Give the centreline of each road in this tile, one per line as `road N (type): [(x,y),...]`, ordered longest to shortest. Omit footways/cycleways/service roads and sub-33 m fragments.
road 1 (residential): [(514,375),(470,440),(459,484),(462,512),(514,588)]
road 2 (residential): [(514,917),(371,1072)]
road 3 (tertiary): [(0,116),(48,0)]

================================

* **Required work**
Reproduce the whole listing above, word for word.

* **Response for this exercise**
Give the centreline of each road in this tile, one per line as `road N (type): [(x,y),...]`, ordered longest to shortest. Omit footways/cycleways/service roads and sub-33 m fragments.
road 1 (residential): [(514,375),(470,440),(459,484),(462,512),(514,588)]
road 2 (residential): [(514,917),(371,1072)]
road 3 (tertiary): [(0,116),(48,0)]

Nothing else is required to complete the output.